» What you will do: Using the listing below, copy every line that mentions "none".

▼▼▼

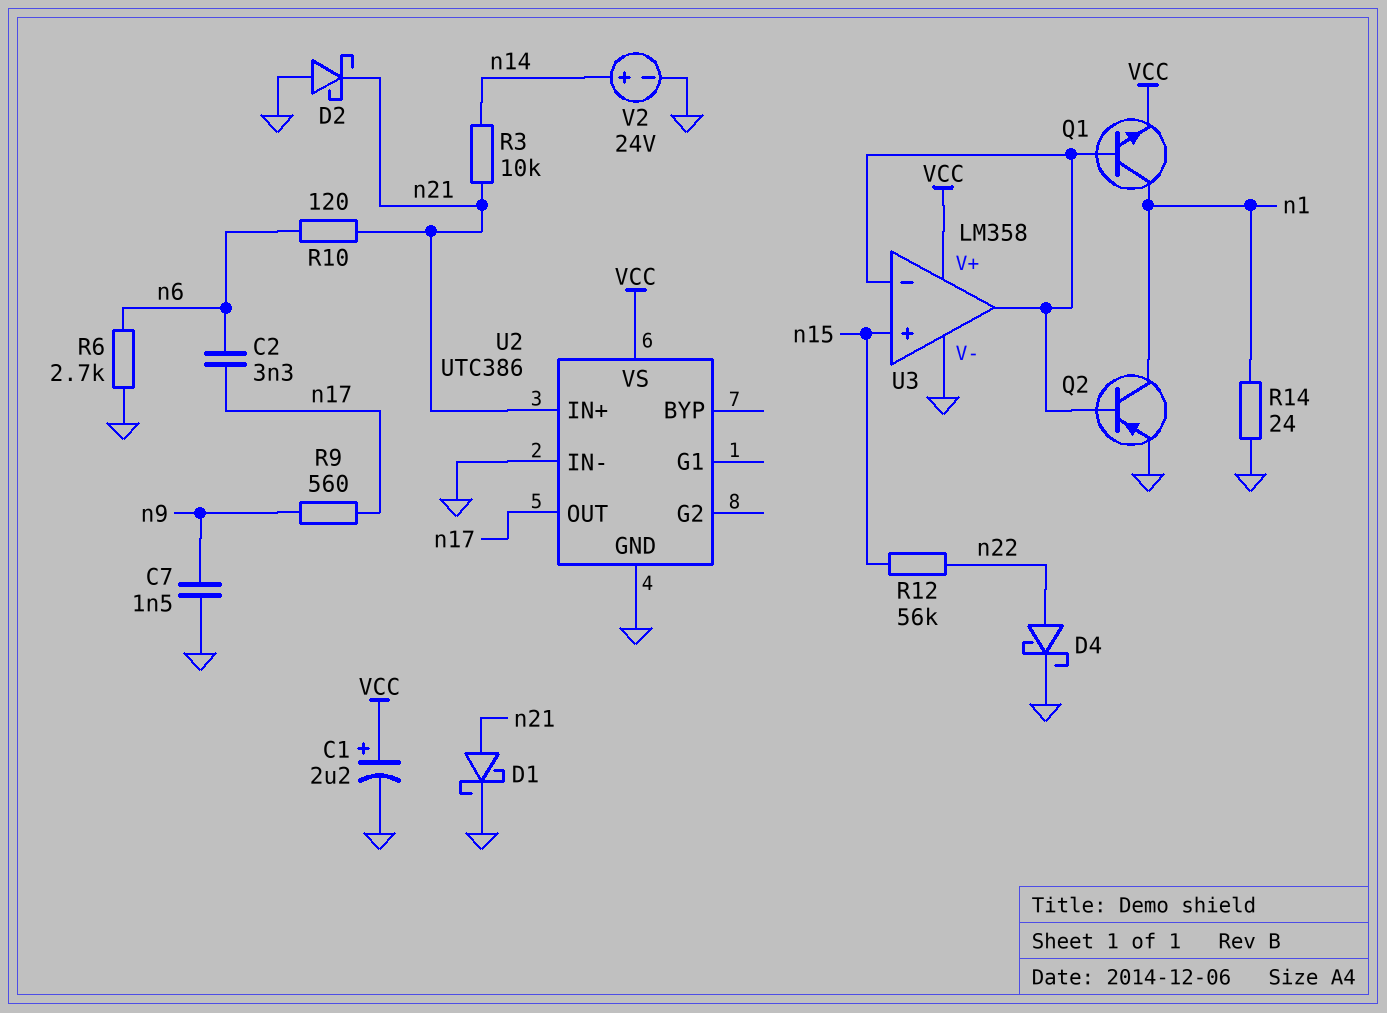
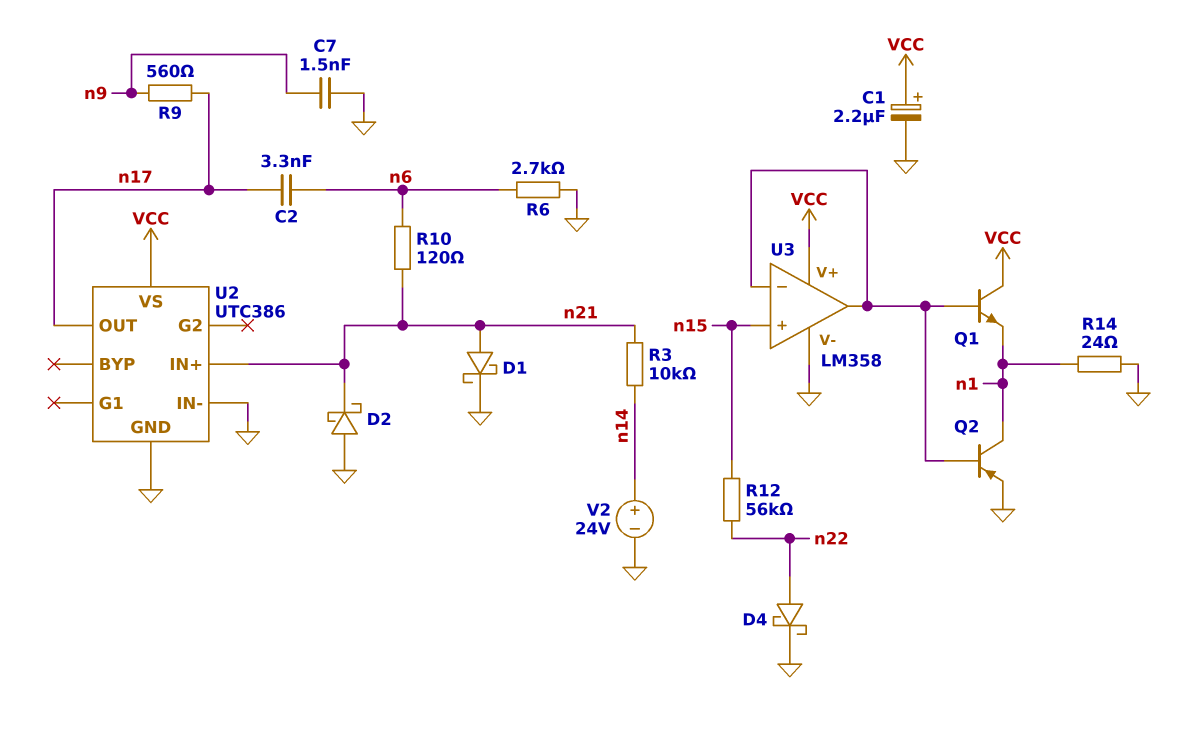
Q1: NPN (B U3/in-, C n1, E VCC) -> NPN (B U3/in-, C VCC, E n1)

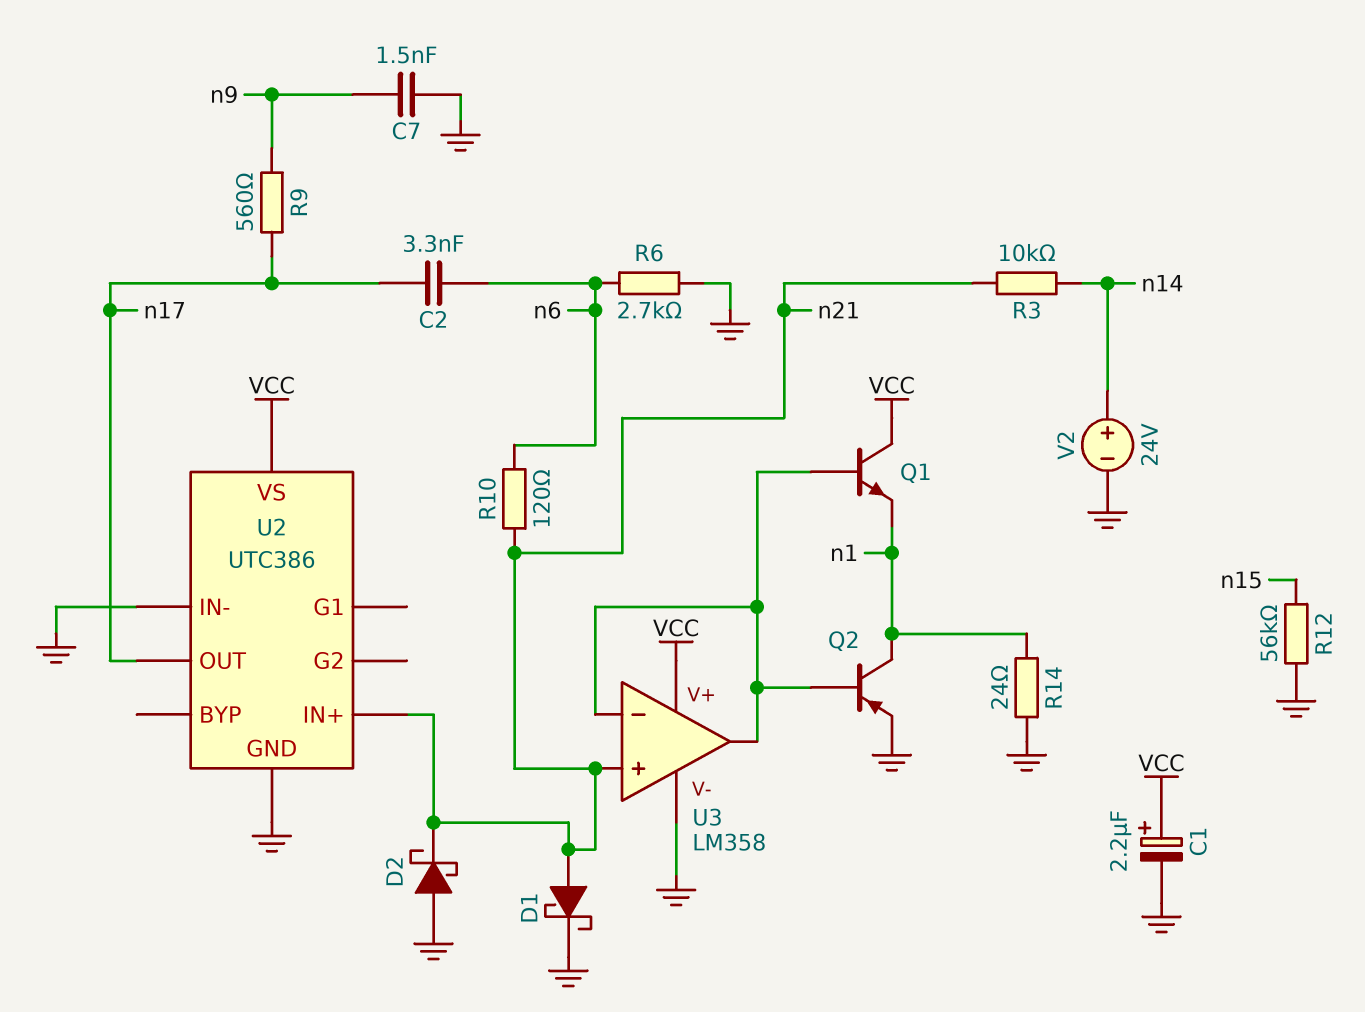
D4: schottky (A n22, K GND) -> none
R12: 56k (n15, n22) -> 56k (GND, n15)
U3 pin in+: n15 -> n21

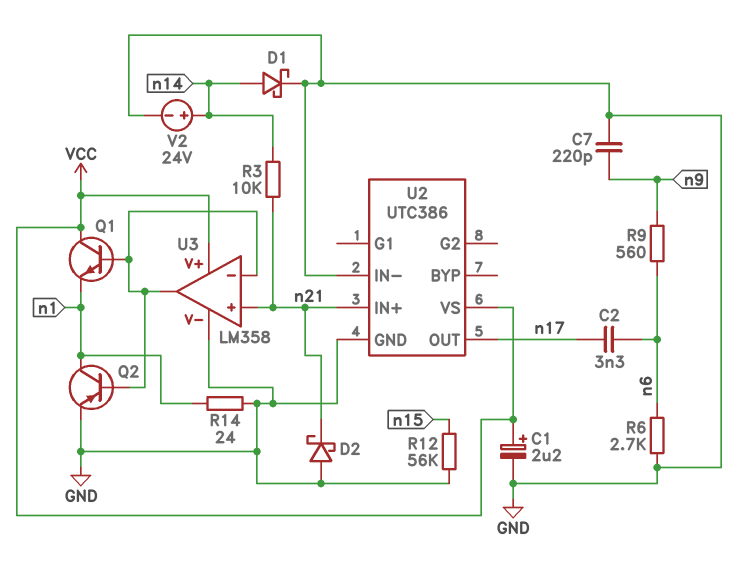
C7: 1.5nF (GND, n9) -> 220pF (GND, n9)
D1: schottky (A n21, K GND) -> schottky (A n14, K GND)
R9: 560 (n9, n17) -> 560 (n6, n9)
R10: 120 (n6, n21) -> none

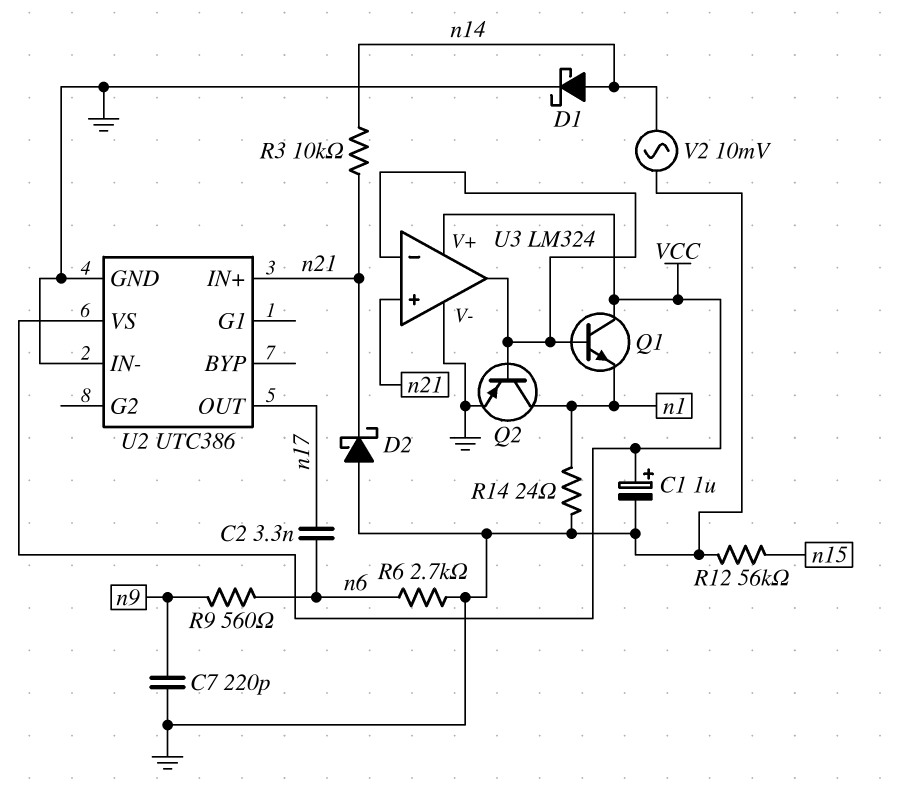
C1: 2.2uF (plus VCC, minus GND) -> 1uF (plus VCC, minus GND)
U3: LM358 -> LM324
V2: 24V (plus n14, minus GND) -> AC 10mV (GND, n14)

▲▲▲

» Response to the exercise:
D4: schottky (A n22, K GND) -> none
R10: 120 (n6, n21) -> none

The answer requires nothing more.